[[ GIVEN RECORDS, beginning ]]

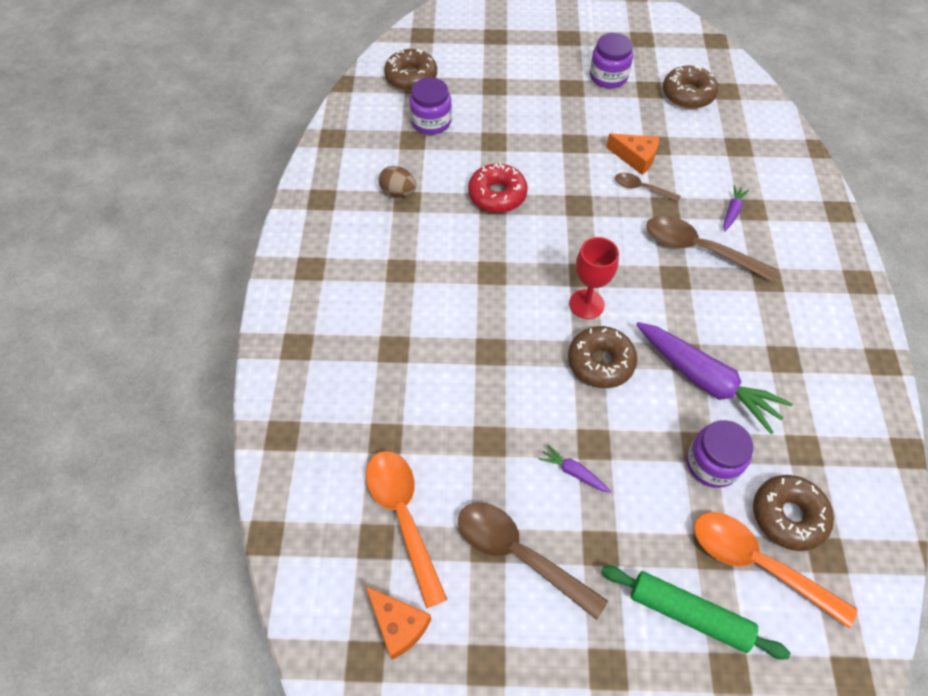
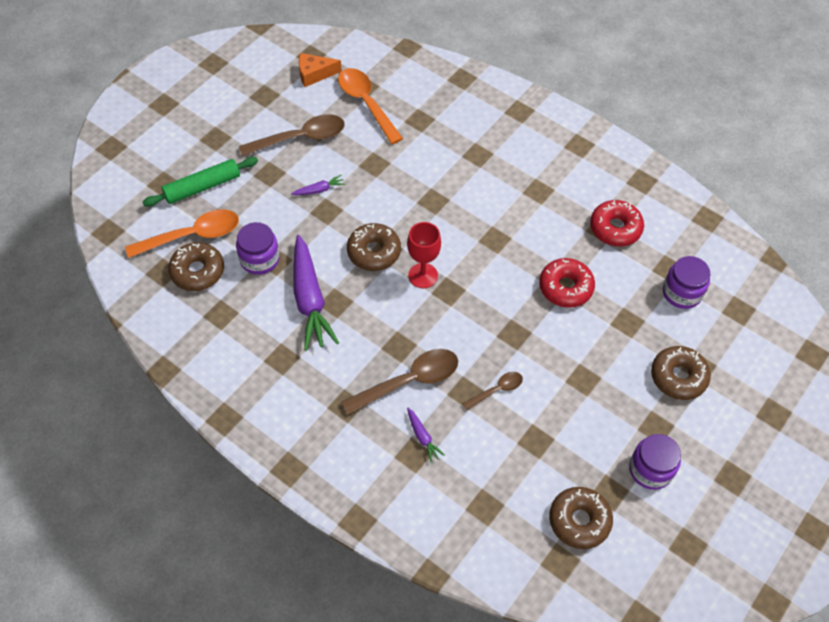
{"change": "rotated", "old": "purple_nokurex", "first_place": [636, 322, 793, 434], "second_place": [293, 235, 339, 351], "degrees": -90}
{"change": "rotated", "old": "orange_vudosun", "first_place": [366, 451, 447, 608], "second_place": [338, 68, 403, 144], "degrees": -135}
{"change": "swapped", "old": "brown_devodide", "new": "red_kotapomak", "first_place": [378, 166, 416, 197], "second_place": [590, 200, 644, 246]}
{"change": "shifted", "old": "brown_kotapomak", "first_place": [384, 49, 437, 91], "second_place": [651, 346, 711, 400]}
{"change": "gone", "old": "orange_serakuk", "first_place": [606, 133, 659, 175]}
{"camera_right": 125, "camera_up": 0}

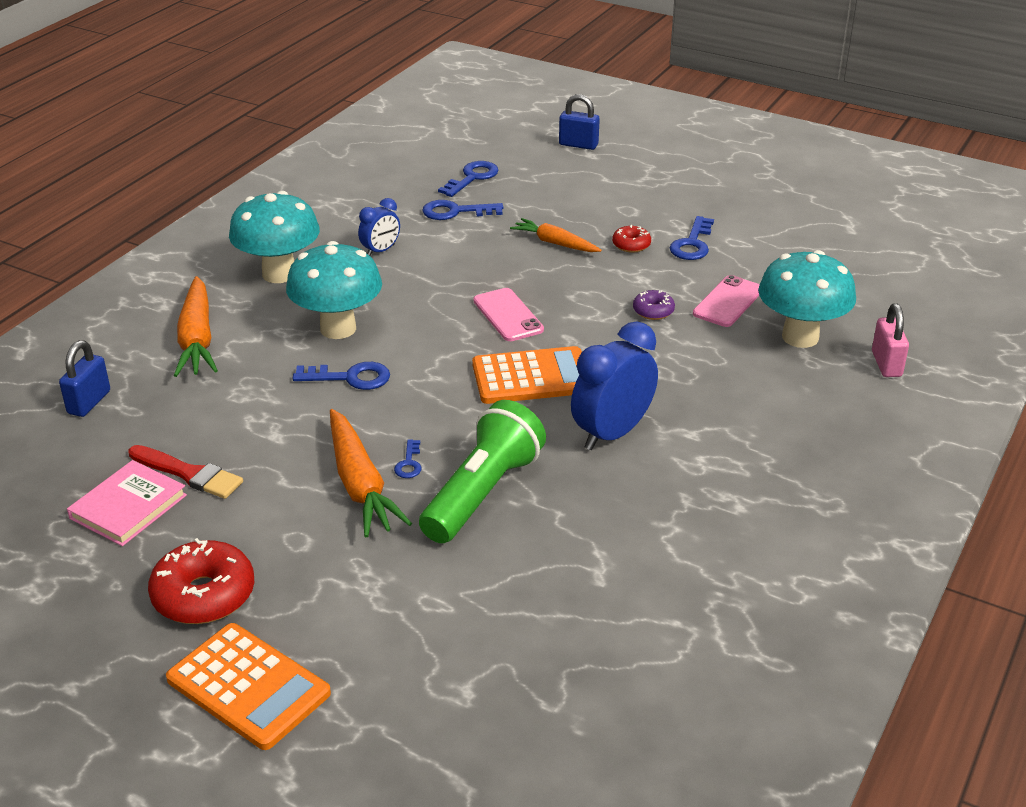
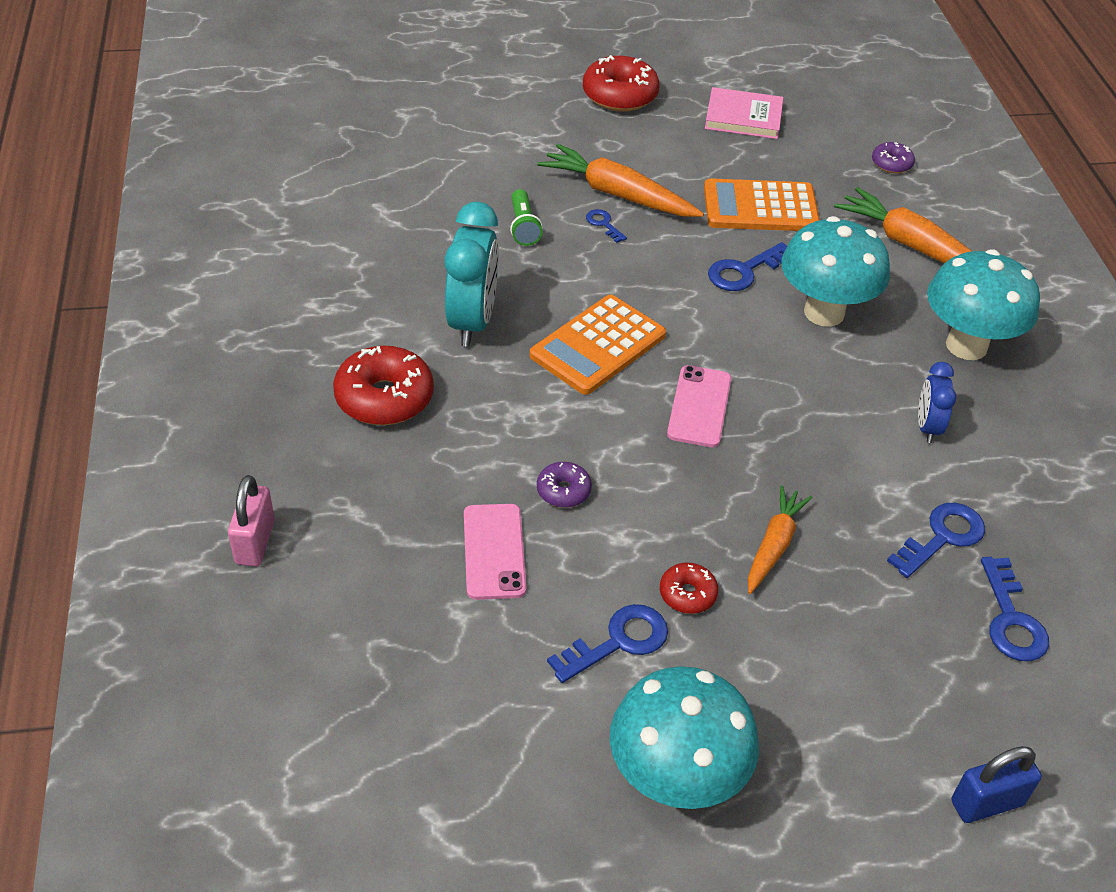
{"change": "rotated", "old": "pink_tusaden", "first_place": [872, 303, 909, 377], "second_place": [228, 475, 275, 566], "degrees": 45}
{"change": "new", "new": "red_kotapomak", "second_place": [333, 346, 434, 425]}
{"change": "repainted", "old": "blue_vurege", "new": "turquoise_vurege", "first_place": [571, 321, 658, 450], "second_place": [444, 202, 499, 347]}
{"change": "scaled", "old": "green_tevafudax", "first_place": [419, 400, 546, 543], "second_place": [510, 189, 543, 246], "factor": 0.48}
{"change": "rotated", "old": "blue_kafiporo", "first_place": [670, 216, 714, 260], "second_place": [547, 604, 668, 683], "degrees": 75}
{"change": "shifted", "old": "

[[ GIVEN RECORDS, end ]]

■ WORK INSTRUCTIONS
Omit the pictures, then give every record back exactly as it stands.

■ YOUR SOLUTION
{"change": "rotated", "old": "purple_nokurex", "first_place": [636, 322, 793, 434], "second_place": [293, 235, 339, 351], "degrees": -90}
{"change": "rotated", "old": "orange_vudosun", "first_place": [366, 451, 447, 608], "second_place": [338, 68, 403, 144], "degrees": -135}
{"change": "swapped", "old": "brown_devodide", "new": "red_kotapomak", "first_place": [378, 166, 416, 197], "second_place": [590, 200, 644, 246]}
{"change": "shifted", "old": "brown_kotapomak", "first_place": [384, 49, 437, 91], "second_place": [651, 346, 711, 400]}
{"change": "gone", "old": "orange_serakuk", "first_place": [606, 133, 659, 175]}
{"camera_right": 125, "camera_up": 0}

{"change": "rotated", "old": "pink_tusaden", "first_place": [872, 303, 909, 377], "second_place": [228, 475, 275, 566], "degrees": 45}
{"change": "new", "new": "red_kotapomak", "second_place": [333, 346, 434, 425]}
{"change": "repainted", "old": "blue_vurege", "new": "turquoise_vurege", "first_place": [571, 321, 658, 450], "second_place": [444, 202, 499, 347]}
{"change": "scaled", "old": "green_tevafudax", "first_place": [419, 400, 546, 543], "second_place": [510, 189, 543, 246], "factor": 0.48}
{"change": "rotated", "old": "blue_kafiporo", "first_place": [670, 216, 714, 260], "second_place": [547, 604, 668, 683], "degrees": 75}
{"change": "shifted", "old": "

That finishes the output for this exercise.